Data provided =
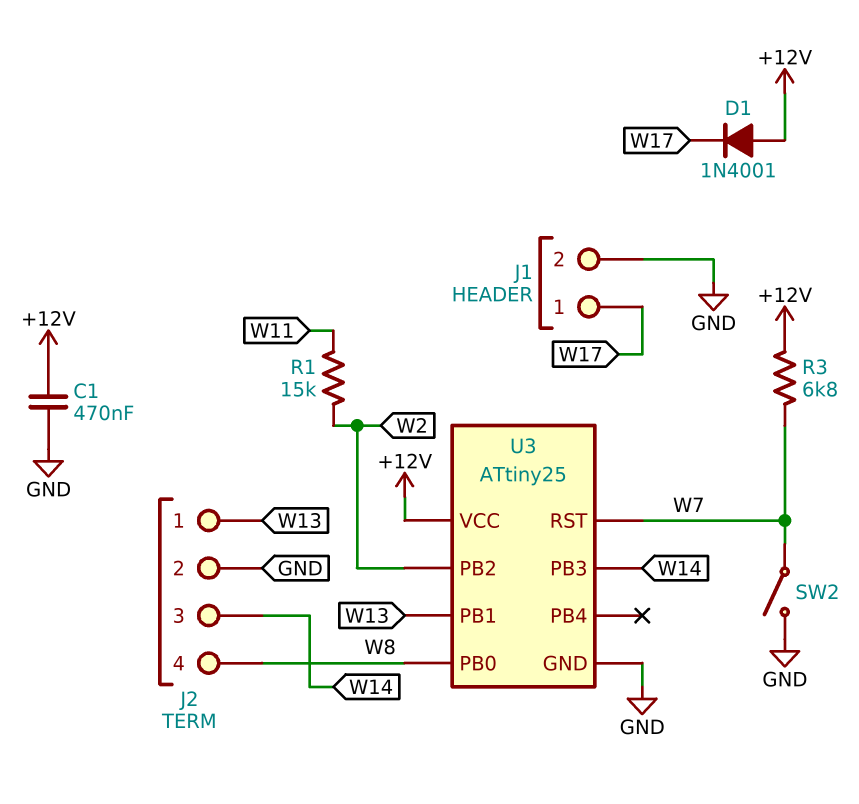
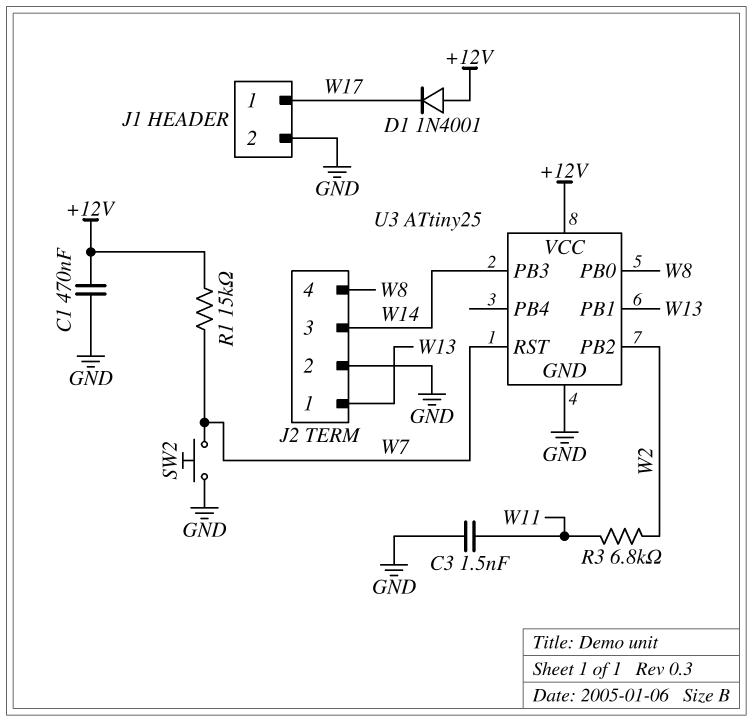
C3: none -> 1.5nF (GND, W11)
R1: 15k (W2, W11) -> 15k (+12V, W7)
R3: 6.8k (+12V, W7) -> 6.8k (W2, W11)
SW2: switch (GND, W7) -> button (GND, W7)

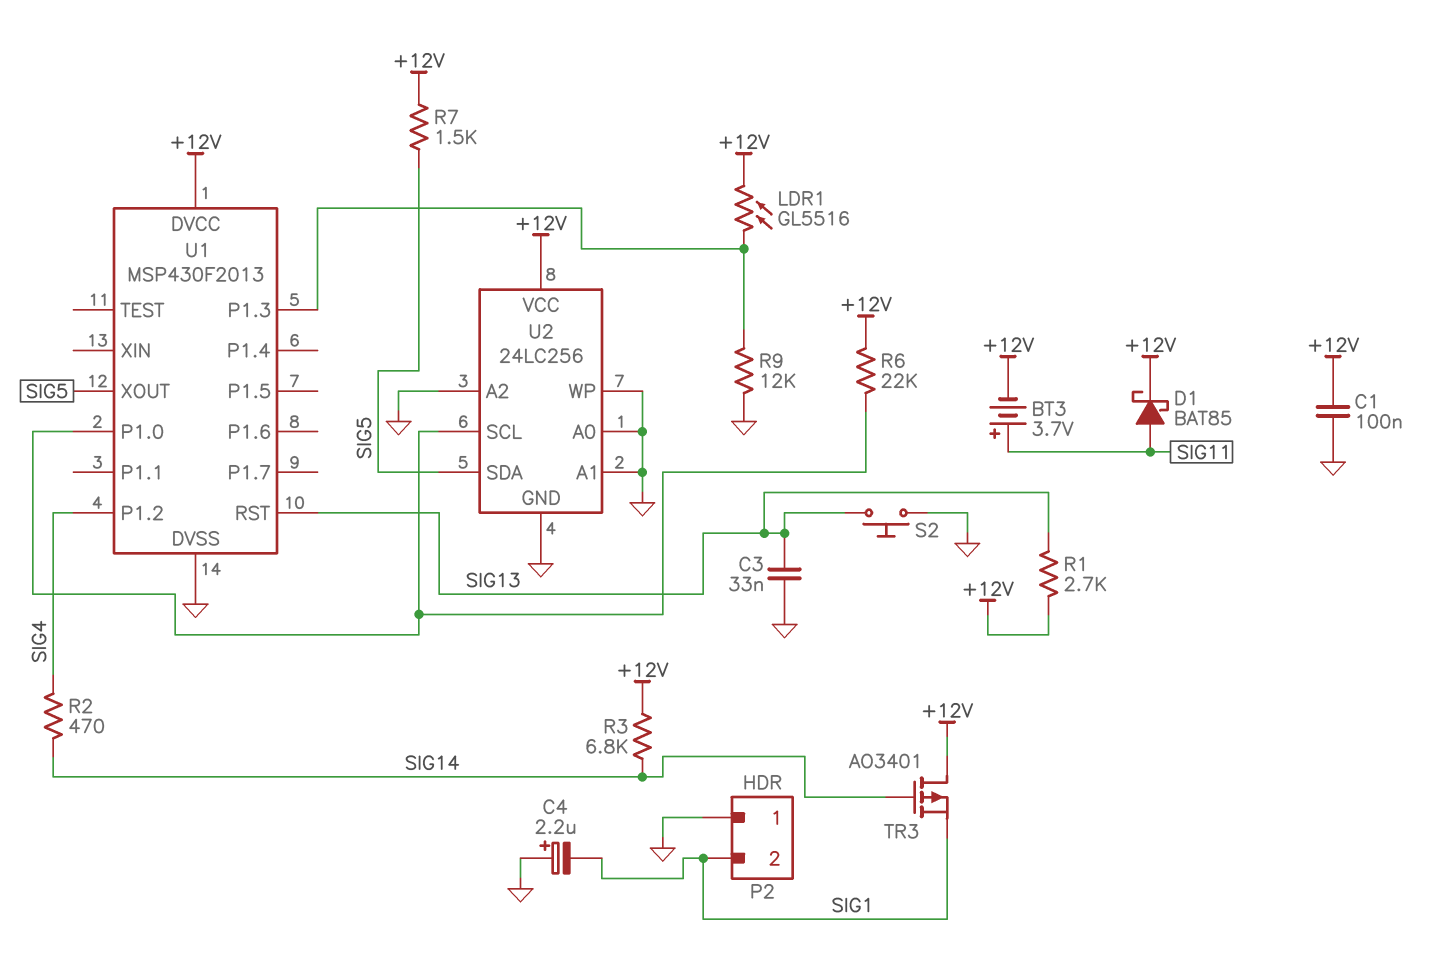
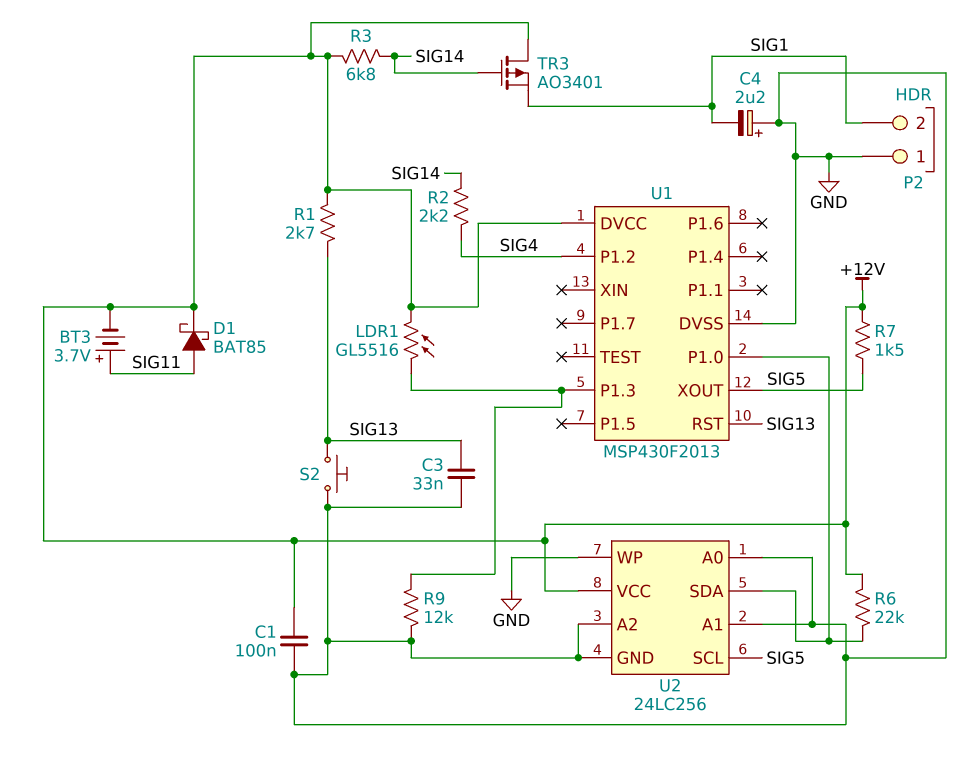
R2: 470 (SIG4, SIG14) -> 2.2k (SIG4, SIG14)
U2 pin SCL: U1/P1.0 -> SIG5
U2 pin SDA: SIG5 -> U1/P1.0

Task description = Hand back all the entries exactly, leaving out the pictures.

Task answer =
C3: none -> 1.5nF (GND, W11)
R1: 15k (W2, W11) -> 15k (+12V, W7)
R3: 6.8k (+12V, W7) -> 6.8k (W2, W11)
SW2: switch (GND, W7) -> button (GND, W7)

R2: 470 (SIG4, SIG14) -> 2.2k (SIG4, SIG14)
U2 pin SCL: U1/P1.0 -> SIG5
U2 pin SDA: SIG5 -> U1/P1.0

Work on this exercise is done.